- _Exercise brief_: Copy out all of the lines below word for word, leaving out the pictures.

- _Dataset_:
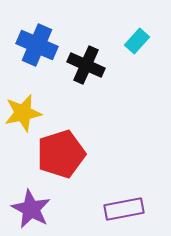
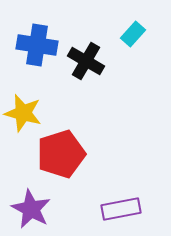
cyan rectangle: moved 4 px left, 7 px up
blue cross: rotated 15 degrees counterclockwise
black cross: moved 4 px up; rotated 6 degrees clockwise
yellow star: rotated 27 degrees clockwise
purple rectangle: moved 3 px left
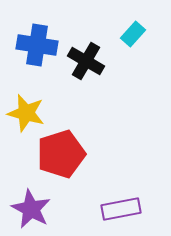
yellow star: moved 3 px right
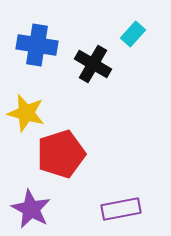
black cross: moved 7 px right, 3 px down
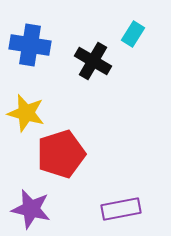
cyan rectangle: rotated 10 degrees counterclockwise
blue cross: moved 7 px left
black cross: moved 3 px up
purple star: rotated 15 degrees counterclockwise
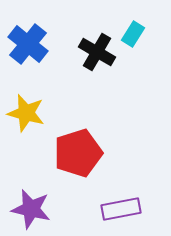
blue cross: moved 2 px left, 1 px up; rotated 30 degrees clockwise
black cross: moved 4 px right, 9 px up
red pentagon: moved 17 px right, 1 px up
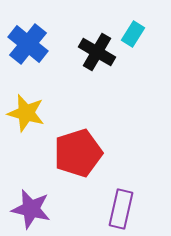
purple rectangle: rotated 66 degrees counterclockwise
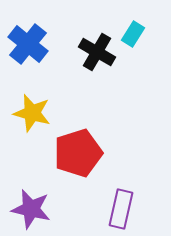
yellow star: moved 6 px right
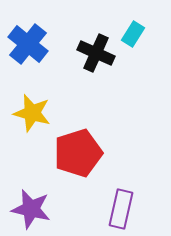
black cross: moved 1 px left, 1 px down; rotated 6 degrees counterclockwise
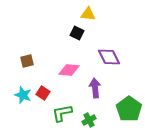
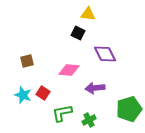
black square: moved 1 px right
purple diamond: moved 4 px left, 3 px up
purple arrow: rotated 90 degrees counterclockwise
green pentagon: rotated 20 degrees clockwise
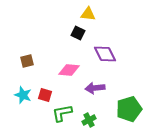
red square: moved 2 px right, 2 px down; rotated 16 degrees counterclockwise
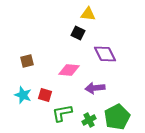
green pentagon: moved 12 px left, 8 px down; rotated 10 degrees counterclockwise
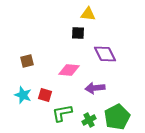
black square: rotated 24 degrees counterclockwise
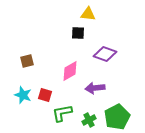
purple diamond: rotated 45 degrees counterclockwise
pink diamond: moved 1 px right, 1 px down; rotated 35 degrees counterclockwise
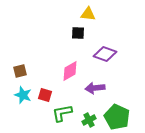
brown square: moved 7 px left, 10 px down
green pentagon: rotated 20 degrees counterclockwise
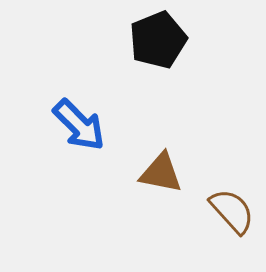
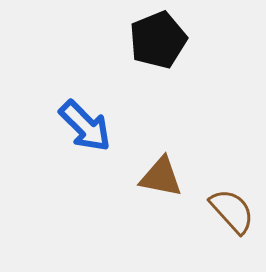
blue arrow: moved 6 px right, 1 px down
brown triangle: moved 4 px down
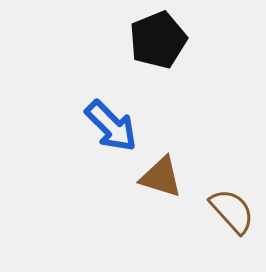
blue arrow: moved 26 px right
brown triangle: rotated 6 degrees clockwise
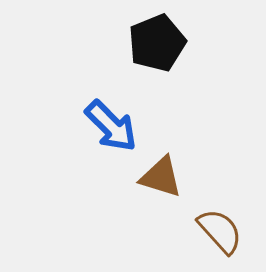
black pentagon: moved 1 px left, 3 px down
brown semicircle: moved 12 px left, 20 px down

- _Response to the task_:
cyan rectangle: moved 4 px left, 7 px up
blue cross: rotated 15 degrees counterclockwise
black cross: moved 4 px up; rotated 6 degrees clockwise
yellow star: rotated 27 degrees clockwise
purple rectangle: moved 3 px left
yellow star: moved 3 px right
black cross: moved 7 px right, 3 px down
cyan rectangle: rotated 10 degrees counterclockwise
blue cross: moved 7 px left
black cross: moved 3 px up
purple star: rotated 15 degrees counterclockwise
blue cross: moved 2 px left, 1 px up; rotated 30 degrees clockwise
black cross: moved 4 px right, 9 px up
red pentagon: moved 17 px right, 1 px up
purple rectangle: rotated 66 degrees counterclockwise
yellow star: moved 6 px right
black cross: moved 1 px left, 1 px down; rotated 6 degrees counterclockwise
black square: moved 1 px right
purple diamond: moved 4 px left, 3 px up
purple arrow: rotated 90 degrees counterclockwise
green pentagon: rotated 20 degrees clockwise
red square: moved 2 px right, 2 px down; rotated 16 degrees counterclockwise
green pentagon: moved 12 px left, 8 px down; rotated 10 degrees counterclockwise
black square: rotated 24 degrees counterclockwise
purple diamond: rotated 45 degrees counterclockwise
pink diamond: moved 1 px right, 1 px down; rotated 35 degrees counterclockwise
brown square: moved 7 px left, 10 px down
green pentagon: rotated 20 degrees counterclockwise
blue arrow: moved 6 px right, 1 px down
brown triangle: moved 4 px down
blue arrow: moved 26 px right
brown triangle: rotated 6 degrees clockwise
black pentagon: moved 1 px left, 3 px down
brown semicircle: moved 12 px left, 20 px down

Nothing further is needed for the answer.